#### BRIEF
Return the listing below verbatim. Pictures do not belong in the copy.

#### EXERCISE INPUTS
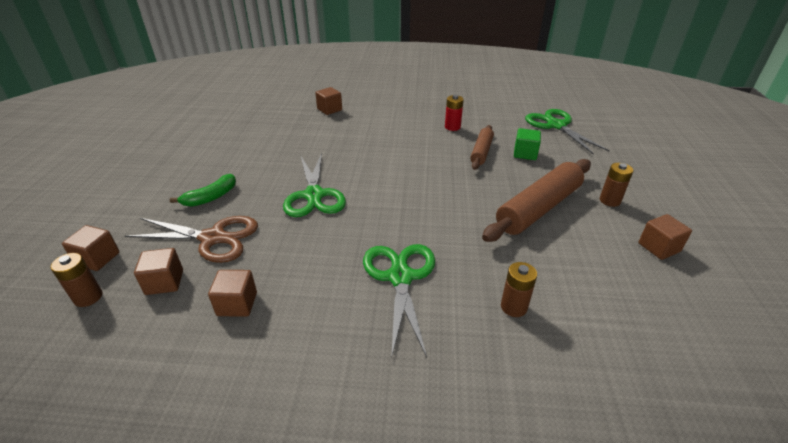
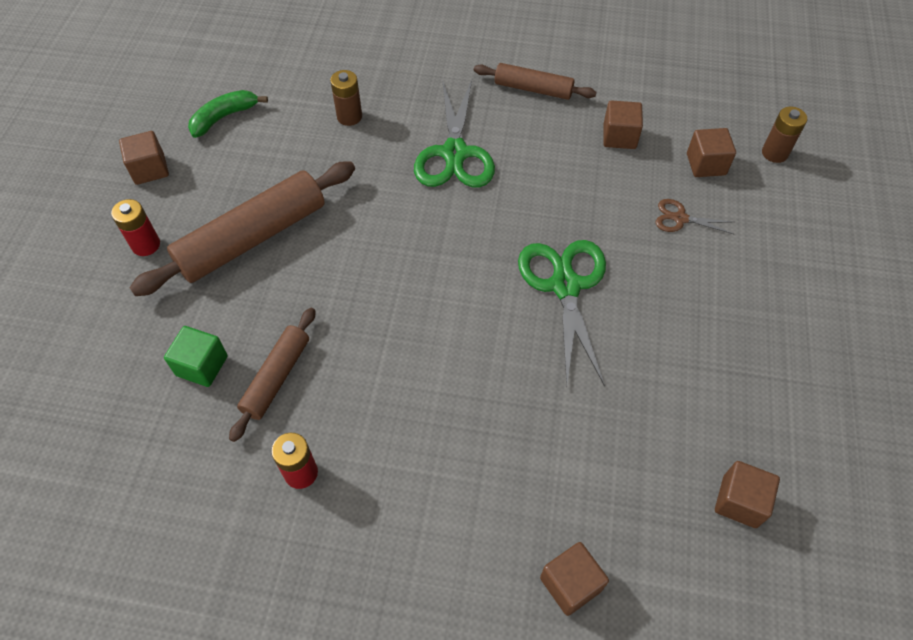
camera: 175 degrees left, 20 degrees up
(97, 259) = (802, 198): brown cube -> brown cube (739, 501)
(211, 197) = (717, 293): green banana -> green banana (224, 117)
(213, 238) = (680, 218): brown scissors -> brown scissors, size x0.49
(318, 356) = (533, 89): none -> brown rolling pin
(556, 125) = (82, 461): green scissors -> none
(609, 201) = (146, 245): brown battery -> red battery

#### EXPECTED ANSWER
camera: 175 degrees left, 20 degrees up
(97, 259) = (802, 198): brown cube -> brown cube (739, 501)
(211, 197) = (717, 293): green banana -> green banana (224, 117)
(213, 238) = (680, 218): brown scissors -> brown scissors, size x0.49
(318, 356) = (533, 89): none -> brown rolling pin
(556, 125) = (82, 461): green scissors -> none
(609, 201) = (146, 245): brown battery -> red battery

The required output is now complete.